What you return should be the lines from the one with "SW201: button (CTL, DGND)" through the one with "U201 pin RST: RESET -> SDA" in the data below, reproduced exactly with both ends, and no pictures at all.
#### ENTRIES PROVIDED ####
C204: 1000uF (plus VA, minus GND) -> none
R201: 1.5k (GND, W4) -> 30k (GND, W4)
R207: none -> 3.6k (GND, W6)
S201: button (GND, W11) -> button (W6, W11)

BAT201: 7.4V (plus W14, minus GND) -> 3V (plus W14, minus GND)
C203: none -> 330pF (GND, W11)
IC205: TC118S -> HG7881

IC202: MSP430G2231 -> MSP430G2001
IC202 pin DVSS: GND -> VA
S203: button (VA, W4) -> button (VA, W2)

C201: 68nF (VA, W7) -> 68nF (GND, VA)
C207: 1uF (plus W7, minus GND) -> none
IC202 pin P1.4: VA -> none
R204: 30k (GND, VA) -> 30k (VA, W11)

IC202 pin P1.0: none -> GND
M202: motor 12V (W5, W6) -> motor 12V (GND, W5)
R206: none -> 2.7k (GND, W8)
####
#### ENTRIES PROVIDED ####
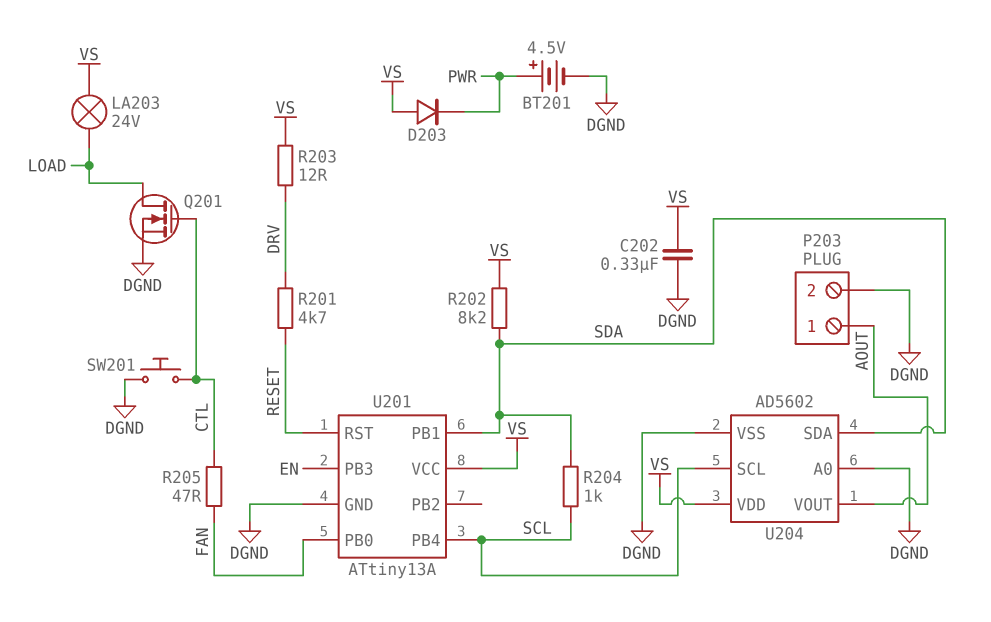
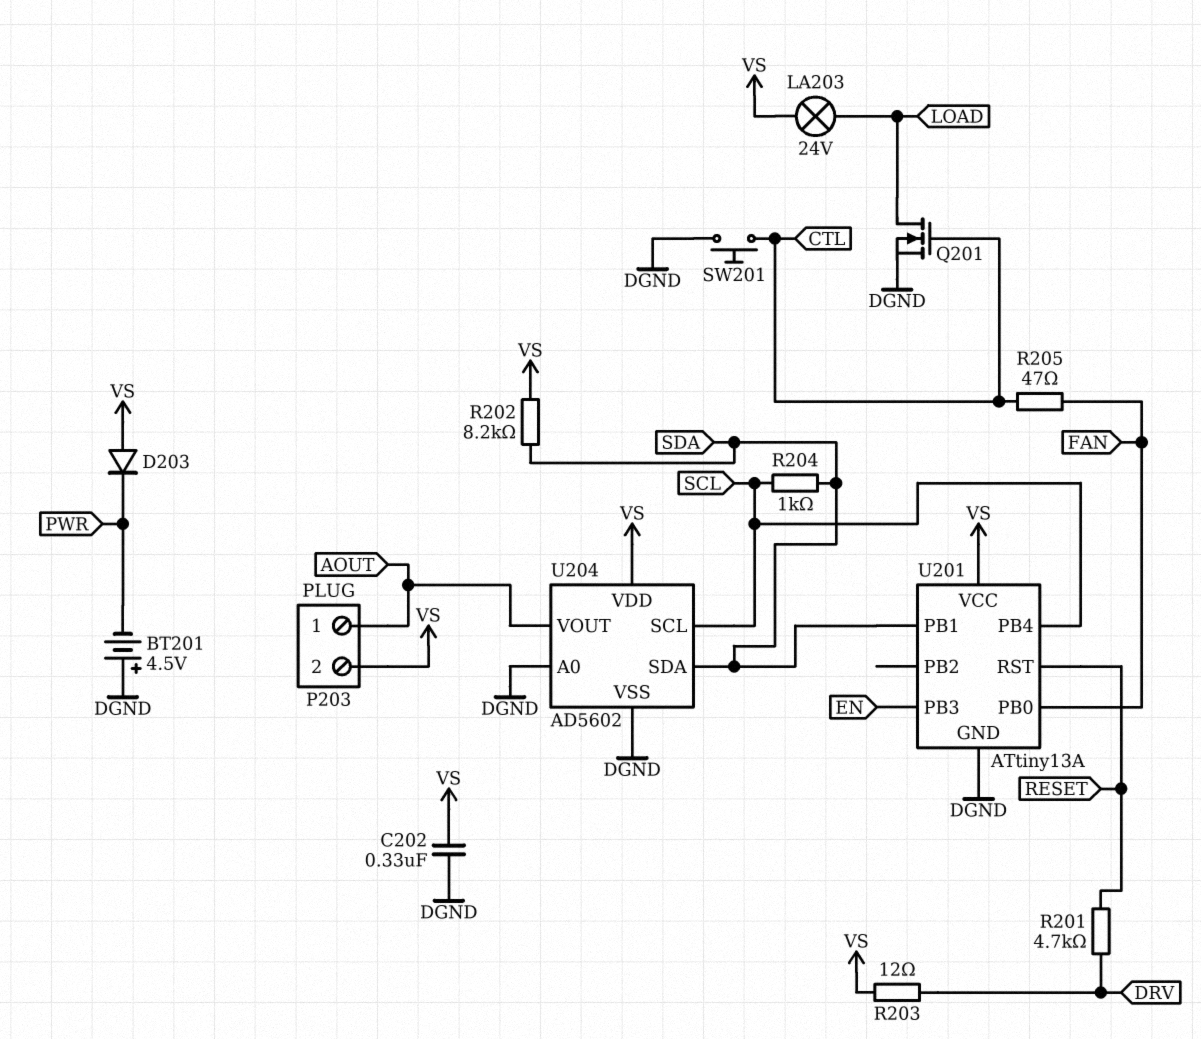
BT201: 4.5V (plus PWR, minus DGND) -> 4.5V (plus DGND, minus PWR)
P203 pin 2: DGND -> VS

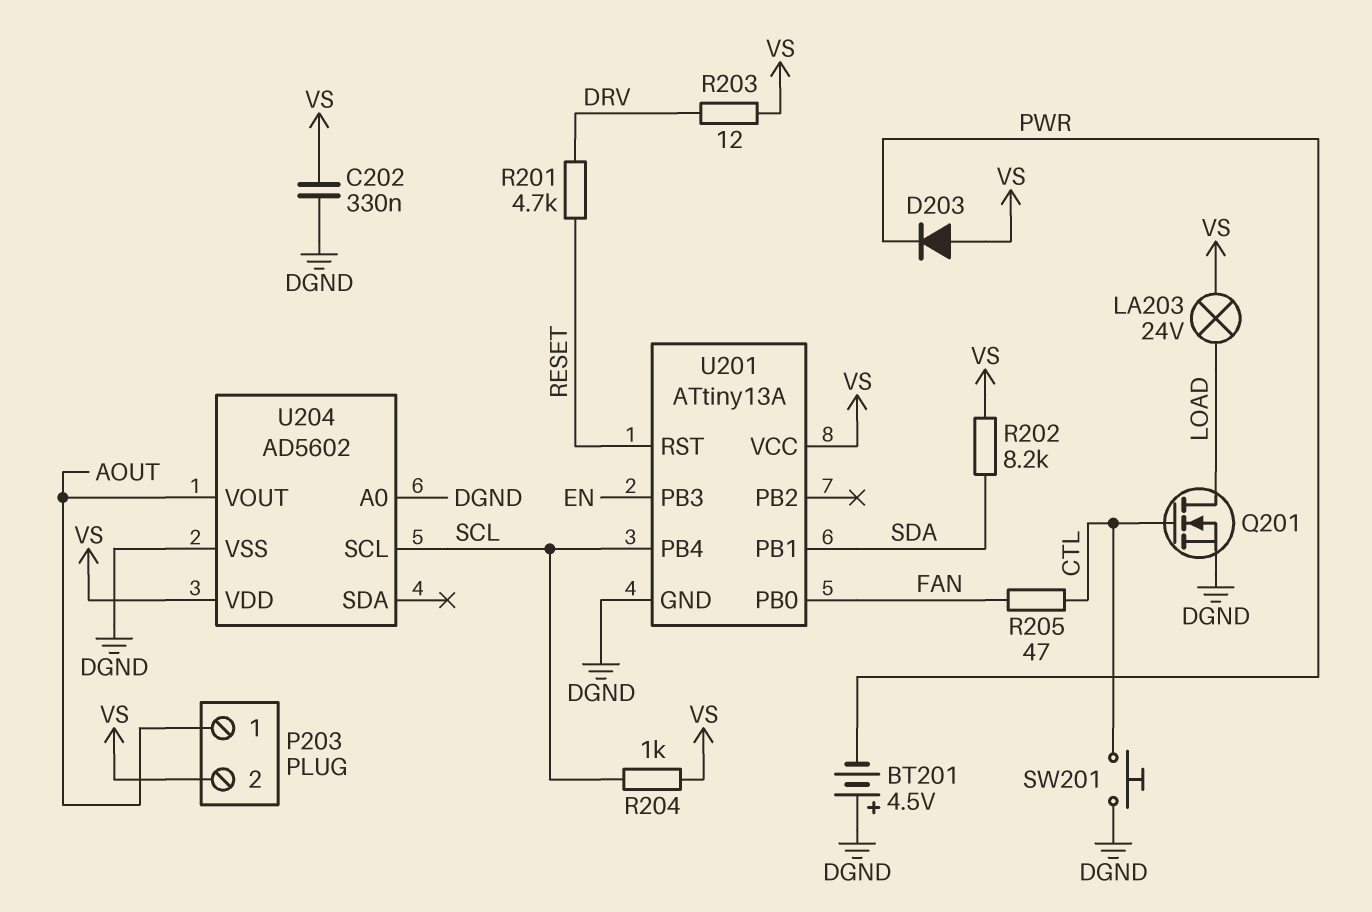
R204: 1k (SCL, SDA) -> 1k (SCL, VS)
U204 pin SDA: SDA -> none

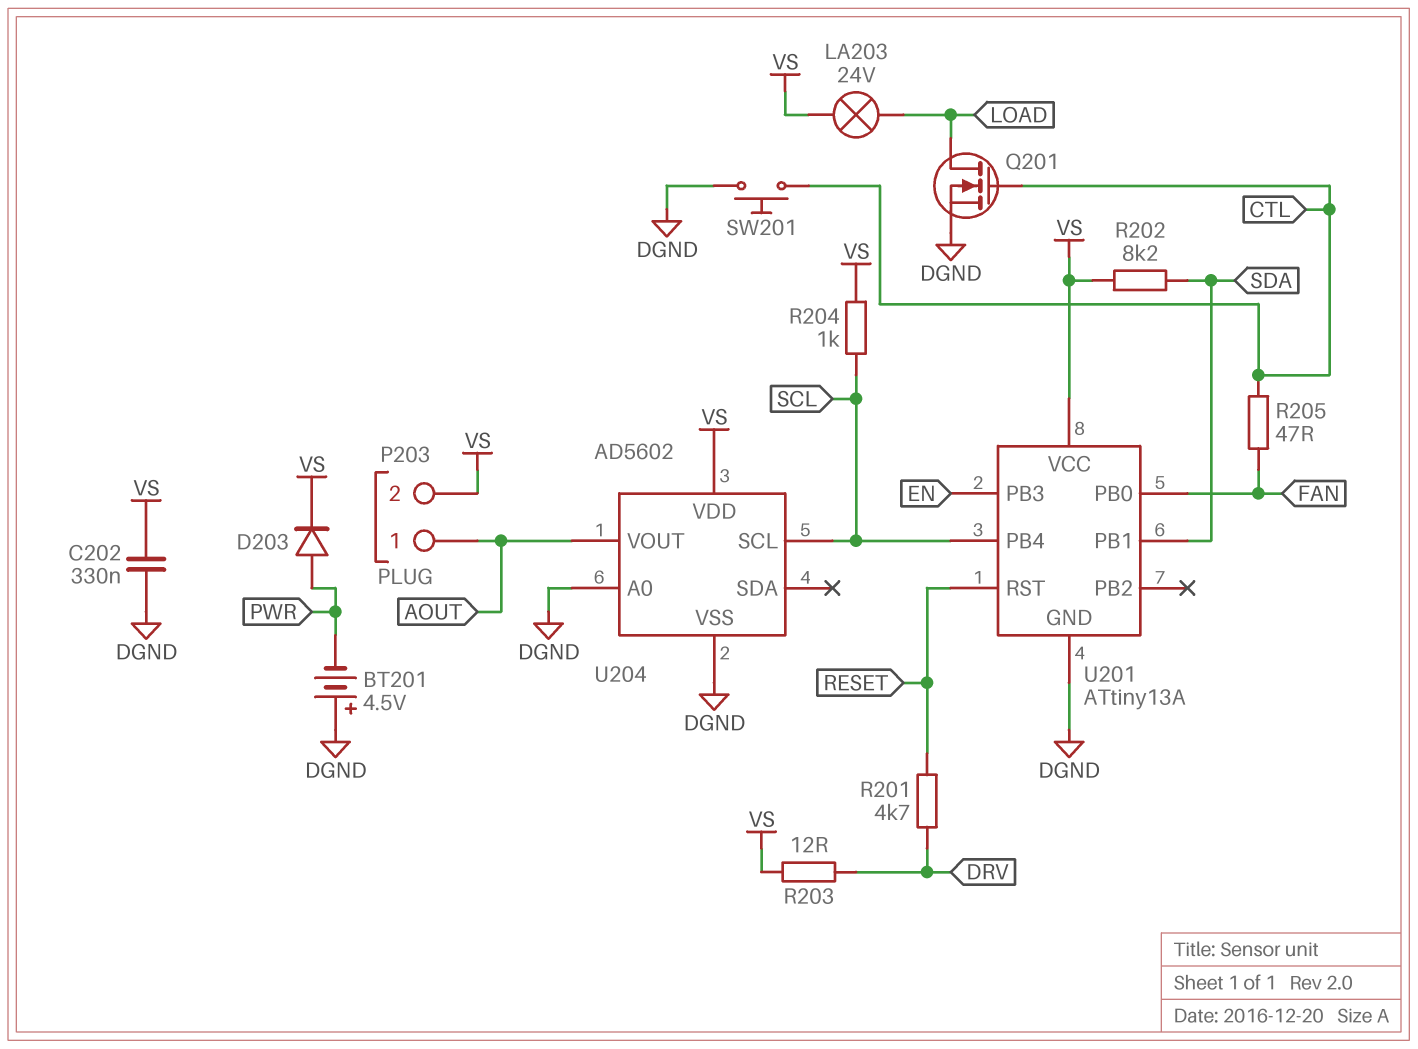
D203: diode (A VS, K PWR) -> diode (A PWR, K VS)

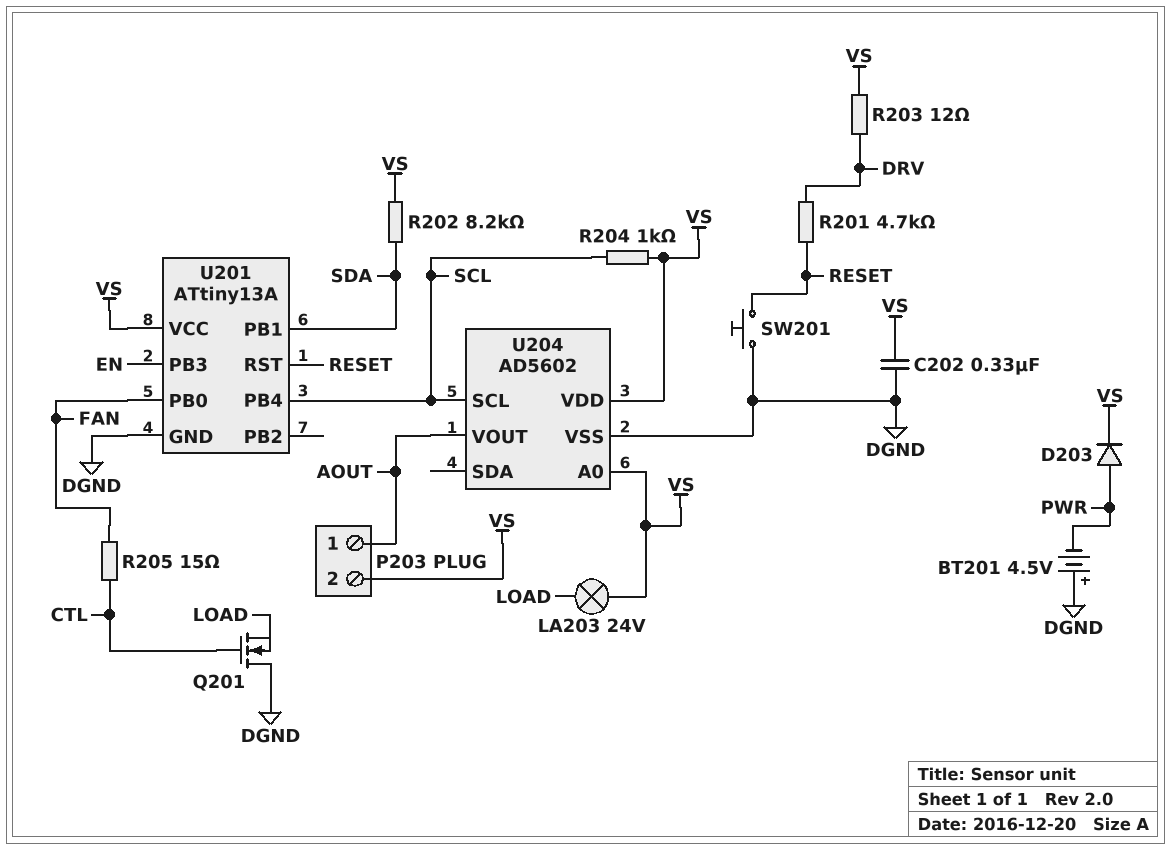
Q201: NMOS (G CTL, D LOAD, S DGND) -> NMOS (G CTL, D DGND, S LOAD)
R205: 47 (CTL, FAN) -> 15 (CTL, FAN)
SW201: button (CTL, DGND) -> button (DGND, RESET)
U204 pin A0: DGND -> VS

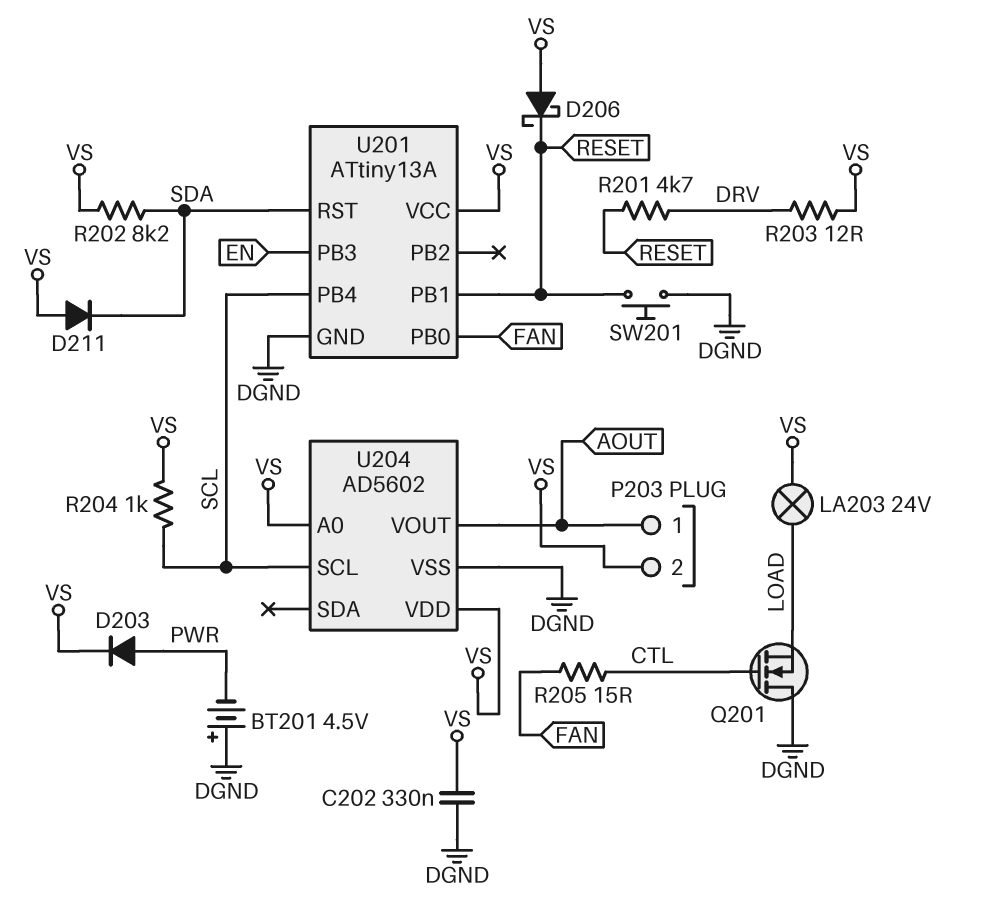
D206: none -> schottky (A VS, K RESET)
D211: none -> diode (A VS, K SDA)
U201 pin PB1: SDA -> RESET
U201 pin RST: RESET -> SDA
####
EXERCISE ANSWER
SW201: button (CTL, DGND) -> button (DGND, RESET)
U204 pin A0: DGND -> VS

D206: none -> schottky (A VS, K RESET)
D211: none -> diode (A VS, K SDA)
U201 pin PB1: SDA -> RESET
U201 pin RST: RESET -> SDA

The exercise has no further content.